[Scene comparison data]
───
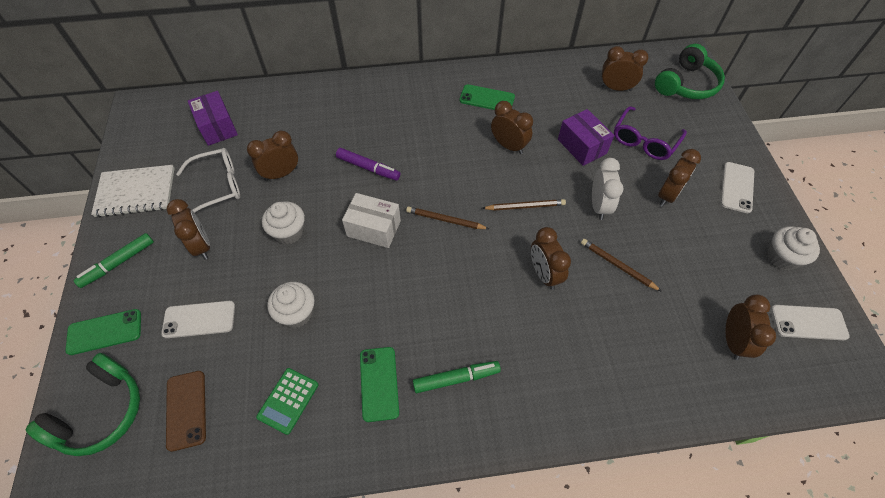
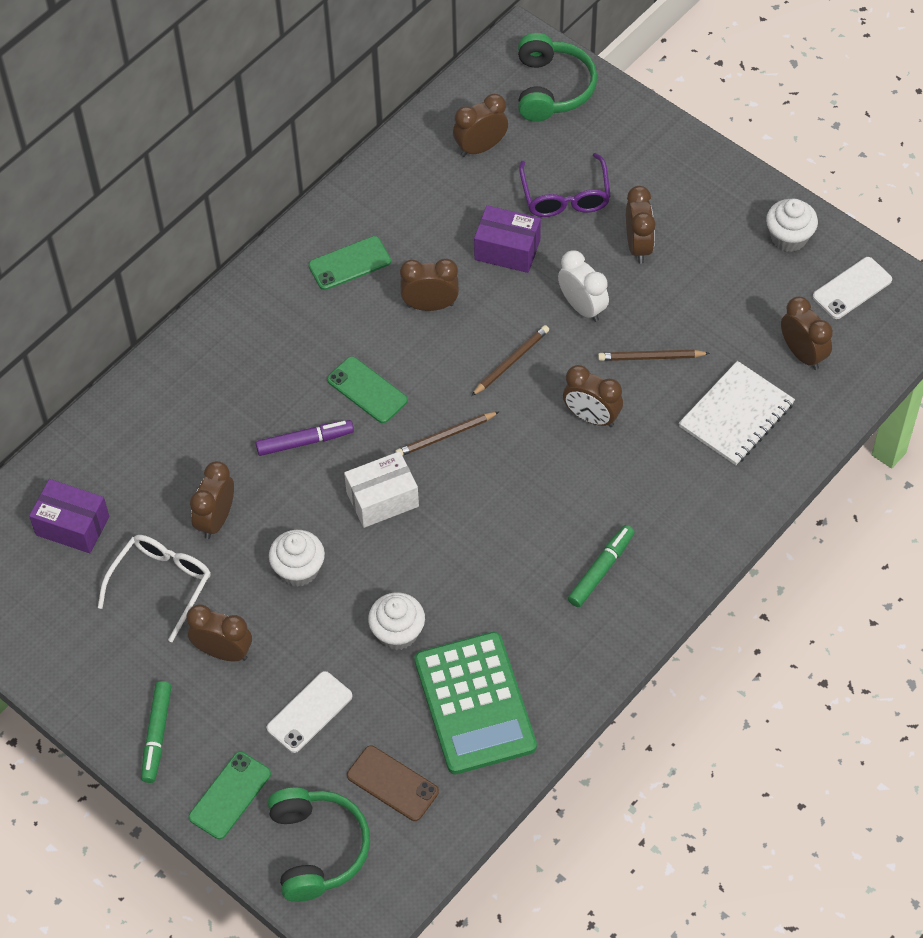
camera: 40 degrees left, 0 degrees up
(136, 192) = (76, 661): white notebook -> white notebook (736, 415)
(288, 400) = (474, 703): green calculator -> green calculator, size x2.04
(379, 383) = (539, 627): green phone -> green phone (367, 390)
(737, 187) = (697, 187): white phone -> none

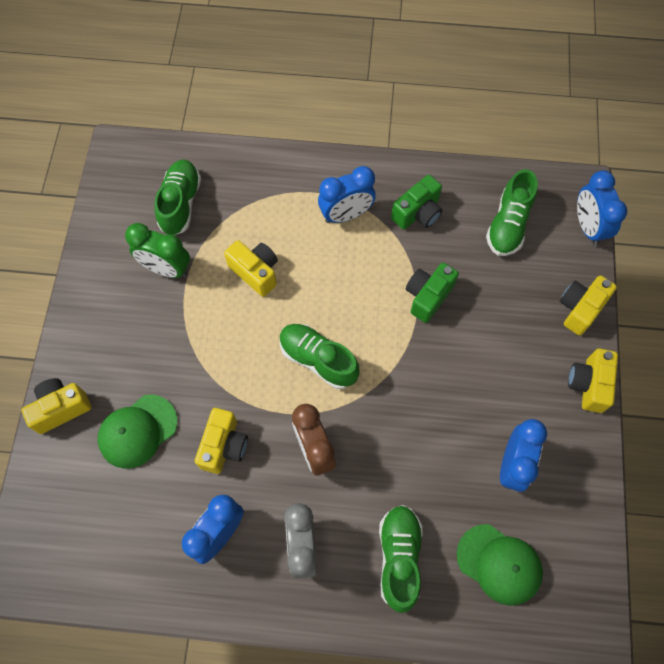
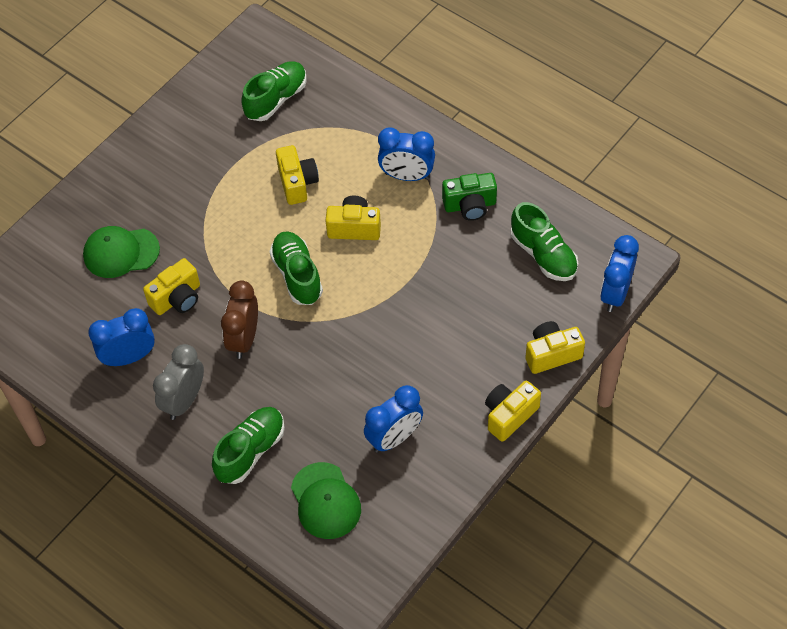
camera: 35 degrees right, 10 degrees down
(61, 408) = (76, 206): yellow camera -> yellow camera (354, 228)
(166, 269) = (228, 144): green clock -> none
(428, 296) = (426, 275): green camera -> none
(508, 224) = (543, 255): green shoe -> green shoe turned 90 degrees counterclockwise

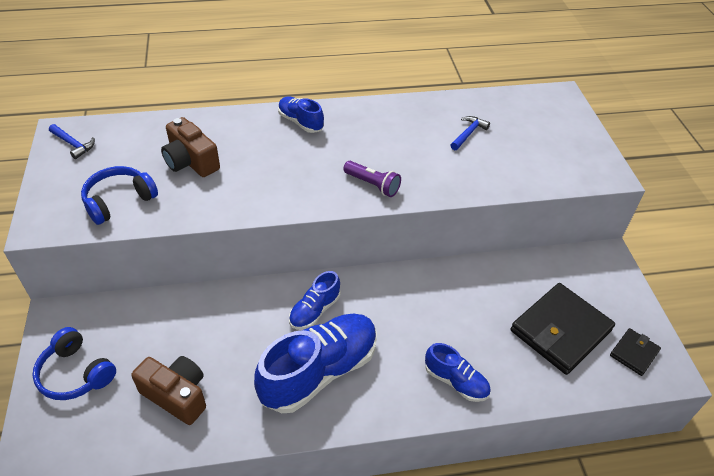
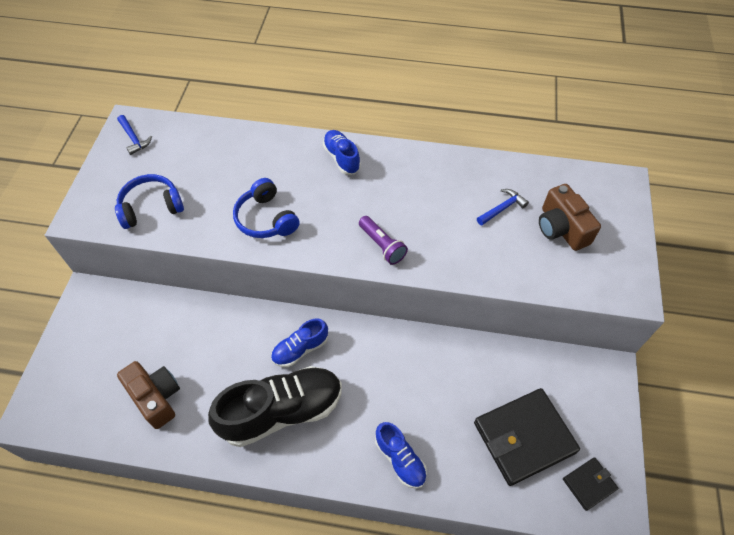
camera: 20 degrees right, 10 degrees up
(76, 373) = (85, 352): blue headphones -> blue headphones (266, 219)
(191, 161) = (226, 180): brown camera -> brown camera (561, 228)
(319, 371) = (282, 411): blue shoe -> black shoe

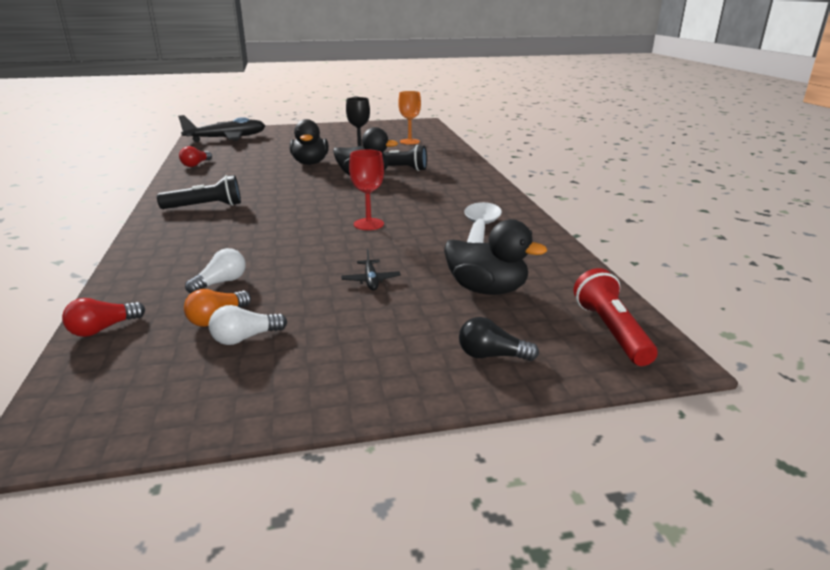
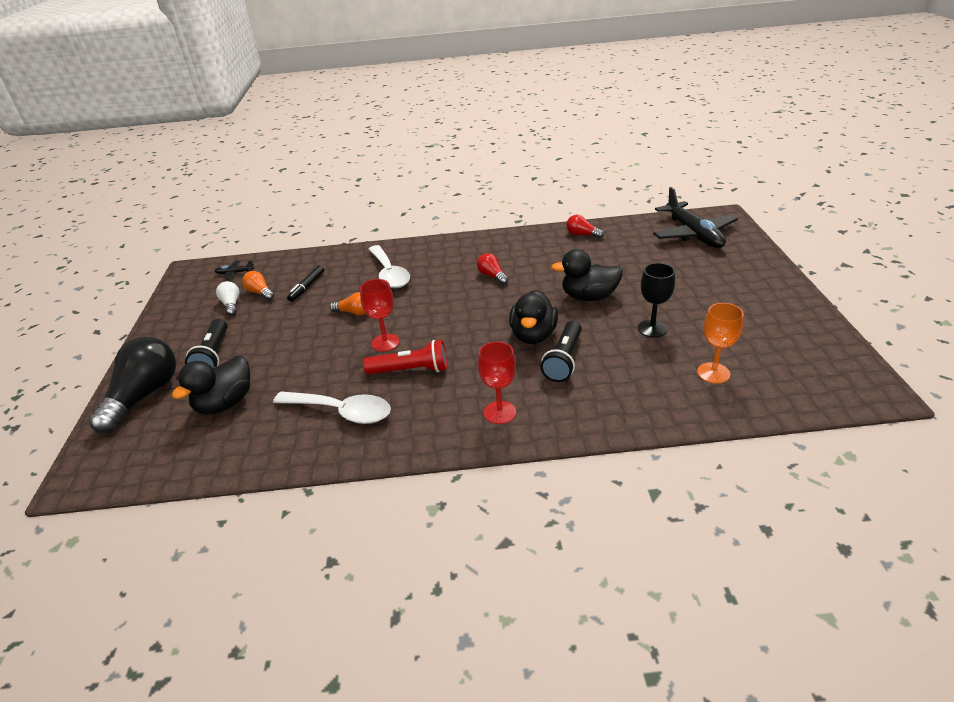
camera: 100 degrees right, 10 degrees up
(103, 329) = (272, 261): red light bulb -> red light bulb (492, 276)
(205, 206) = (456, 259): black flashlight -> black flashlight (213, 355)
(217, 235) = (389, 274): none -> white spoon
(221, 282) = (307, 287): white light bulb -> black marker
(304, 245) = (354, 312): none -> orange light bulb
(371, 280) = (274, 346): black plane -> black plane (235, 273)
(462, 183) = (500, 412): none -> red goblet
(491, 355) = (144, 396): black light bulb -> black light bulb, size x2.09
(611, 331) = (124, 461): red flashlight -> red flashlight (411, 370)

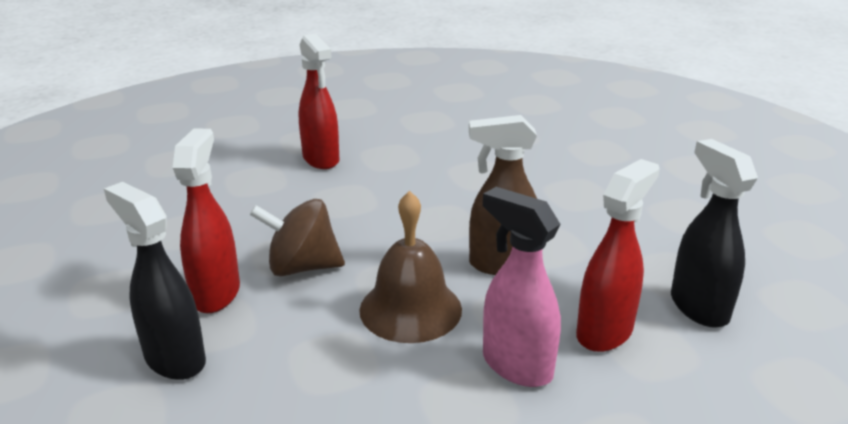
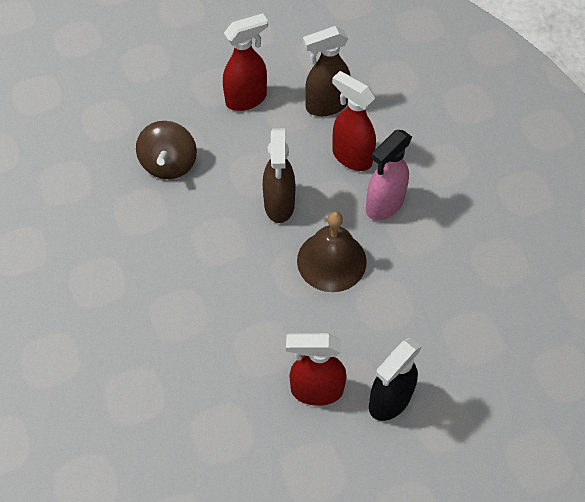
camera: 90 degrees left, 30 degrees up
(302, 267) = (282, 335): brown spinning top -> brown spinning top (169, 164)
(321, 159) = (98, 341): red spray bottle -> red spray bottle (246, 99)
(698, 307) = (326, 106): black spray bottle -> brown spray bottle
───
Return all the entries word for word, but omit any pictures they contain.

_Final answer_.
camera: 40 degrees left, 0 degrees up
(136, 192) = (76, 661): white notebook -> white notebook (736, 415)
(288, 400) = (474, 703): green calculator -> green calculator, size x2.04
(379, 383) = (539, 627): green phone -> green phone (367, 390)
(737, 187) = (697, 187): white phone -> none

camera: 35 degrees right, 10 degrees down
(61, 408) = (76, 206): yellow camera -> yellow camera (354, 228)
(166, 269) = (228, 144): green clock -> none
(428, 296) = (426, 275): green camera -> none
(508, 224) = (543, 255): green shoe -> green shoe turned 90 degrees counterclockwise

camera: 20 degrees right, 10 degrees up
(76, 373) = (85, 352): blue headphones -> blue headphones (266, 219)
(191, 161) = (226, 180): brown camera -> brown camera (561, 228)
(319, 371) = (282, 411): blue shoe -> black shoe

camera: 100 degrees right, 10 degrees up
(103, 329) = (272, 261): red light bulb -> red light bulb (492, 276)
(205, 206) = (456, 259): black flashlight -> black flashlight (213, 355)
(217, 235) = (389, 274): none -> white spoon
(221, 282) = (307, 287): white light bulb -> black marker
(304, 245) = (354, 312): none -> orange light bulb
(371, 280) = (274, 346): black plane -> black plane (235, 273)
(462, 183) = (500, 412): none -> red goblet
(491, 355) = (144, 396): black light bulb -> black light bulb, size x2.09
(611, 331) = (124, 461): red flashlight -> red flashlight (411, 370)

camera: 90 degrees left, 30 degrees up
(302, 267) = (282, 335): brown spinning top -> brown spinning top (169, 164)
(321, 159) = (98, 341): red spray bottle -> red spray bottle (246, 99)
(698, 307) = (326, 106): black spray bottle -> brown spray bottle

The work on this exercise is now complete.